> **Problem**
Word for word, copy the line containing "black pentagon: (236, 44) -> (204, 56), moved" and every line after it in the records below, leaving pictures out.

(Items from a dataset)
'''
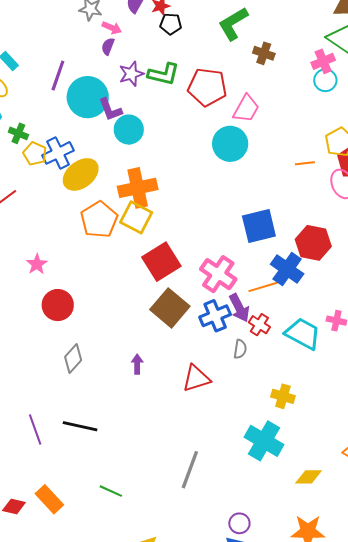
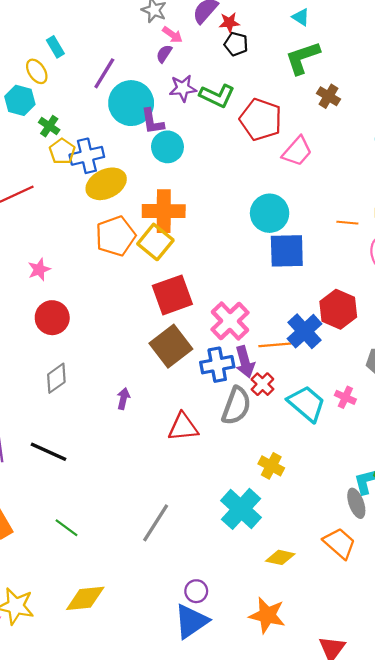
cyan circle: (230, 144) -> (270, 213), moved
blue square: (259, 226) -> (287, 251), moved
gray semicircle: (240, 349) -> (236, 406), size x1.8

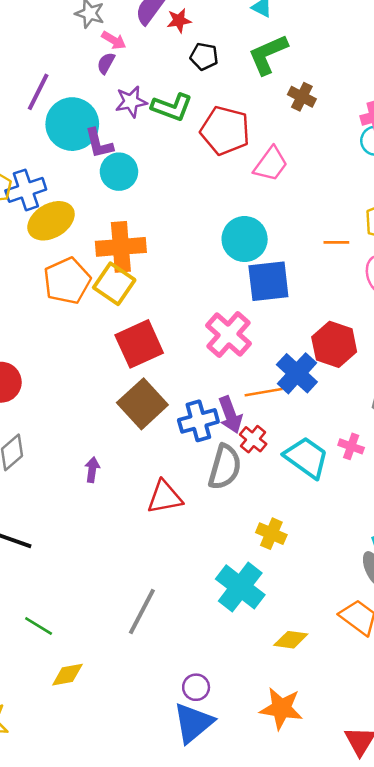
black pentagon: (236, 44) -> (204, 56), moved
pink cross: (230, 321) -> (228, 334), moved
yellow diamond: (85, 598) -> (67, 675), moved, size x0.7

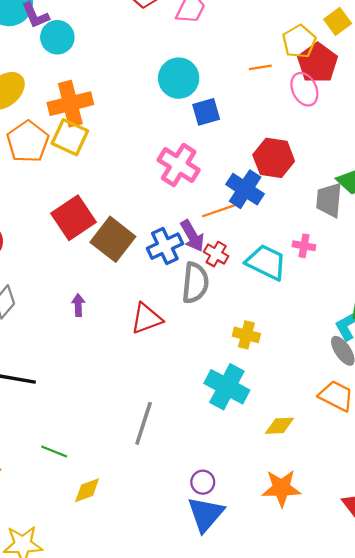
blue square: (268, 281) -> (206, 112), size x0.7
red square: (139, 344) -> (74, 218), moved

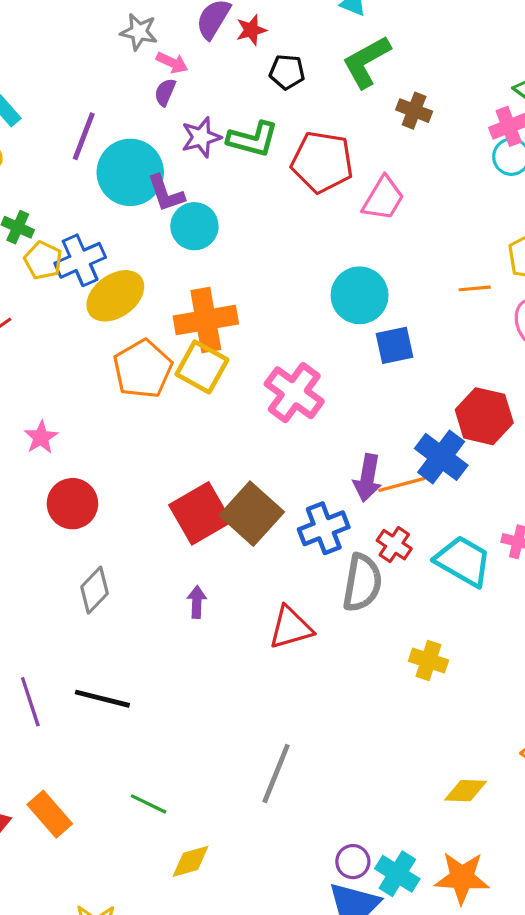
pink cross: (179, 165) -> (294, 393), moved
red square: (74, 218) -> (200, 513), moved
purple arrow: (192, 236) -> (367, 478), moved, turned 36
cyan cross: (227, 387) -> (397, 874), moved, size x0.7

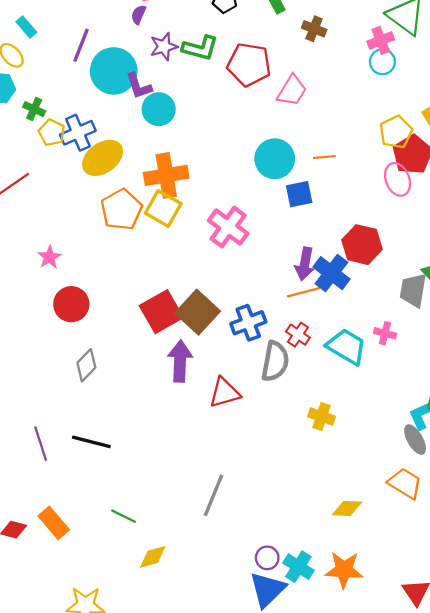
orange line: (475, 288) -> (324, 157), moved
purple arrow: (367, 478) -> (305, 264), moved
purple arrow: (197, 602) -> (180, 361), moved, size x1.8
'''
> **Response to this exercise**
black pentagon: (236, 44) -> (204, 56), moved
pink cross: (230, 321) -> (228, 334), moved
yellow diamond: (85, 598) -> (67, 675), moved, size x0.7

blue square: (268, 281) -> (206, 112), size x0.7
red square: (139, 344) -> (74, 218), moved

pink cross: (179, 165) -> (294, 393), moved
red square: (74, 218) -> (200, 513), moved
purple arrow: (192, 236) -> (367, 478), moved, turned 36
cyan cross: (227, 387) -> (397, 874), moved, size x0.7

orange line: (475, 288) -> (324, 157), moved
purple arrow: (367, 478) -> (305, 264), moved
purple arrow: (197, 602) -> (180, 361), moved, size x1.8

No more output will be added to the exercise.